Task to carry out: The lines from the start of the data through the line containing "savon/jaune [432, 611]" are to be reproduced exactly, both ends included.

Information: Begin

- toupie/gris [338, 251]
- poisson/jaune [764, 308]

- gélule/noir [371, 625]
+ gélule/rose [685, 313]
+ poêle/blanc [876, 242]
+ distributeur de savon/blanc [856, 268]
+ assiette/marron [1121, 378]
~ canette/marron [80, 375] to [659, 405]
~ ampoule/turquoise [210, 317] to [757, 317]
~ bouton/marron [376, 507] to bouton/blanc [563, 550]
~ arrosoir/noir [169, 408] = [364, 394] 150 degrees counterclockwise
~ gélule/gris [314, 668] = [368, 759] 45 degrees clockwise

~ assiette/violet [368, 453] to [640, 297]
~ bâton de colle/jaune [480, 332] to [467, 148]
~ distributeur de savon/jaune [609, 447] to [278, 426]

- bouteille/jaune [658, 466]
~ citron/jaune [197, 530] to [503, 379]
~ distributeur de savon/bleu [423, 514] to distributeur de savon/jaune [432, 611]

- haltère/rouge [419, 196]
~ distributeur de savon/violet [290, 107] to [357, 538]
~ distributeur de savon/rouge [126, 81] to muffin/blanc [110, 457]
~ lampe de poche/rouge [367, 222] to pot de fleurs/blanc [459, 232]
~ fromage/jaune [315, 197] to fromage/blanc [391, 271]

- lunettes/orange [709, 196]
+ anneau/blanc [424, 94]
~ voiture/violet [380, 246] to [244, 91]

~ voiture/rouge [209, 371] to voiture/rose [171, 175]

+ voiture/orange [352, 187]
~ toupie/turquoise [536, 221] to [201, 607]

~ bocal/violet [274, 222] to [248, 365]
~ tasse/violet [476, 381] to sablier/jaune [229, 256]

Information: End

Response box:
- toupie/gris [338, 251]
- poisson/jaune [764, 308]

- gélule/noir [371, 625]
+ gélule/rose [685, 313]
+ poêle/blanc [876, 242]
+ distributeur de savon/blanc [856, 268]
+ assiette/marron [1121, 378]
~ canette/marron [80, 375] to [659, 405]
~ ampoule/turquoise [210, 317] to [757, 317]
~ bouton/marron [376, 507] to bouton/blanc [563, 550]
~ arrosoir/noir [169, 408] = [364, 394] 150 degrees counterclockwise
~ gélule/gris [314, 668] = [368, 759] 45 degrees clockwise

~ assiette/violet [368, 453] to [640, 297]
~ bâton de colle/jaune [480, 332] to [467, 148]
~ distributeur de savon/jaune [609, 447] to [278, 426]

- bouteille/jaune [658, 466]
~ citron/jaune [197, 530] to [503, 379]
~ distributeur de savon/bleu [423, 514] to distributeur de savon/jaune [432, 611]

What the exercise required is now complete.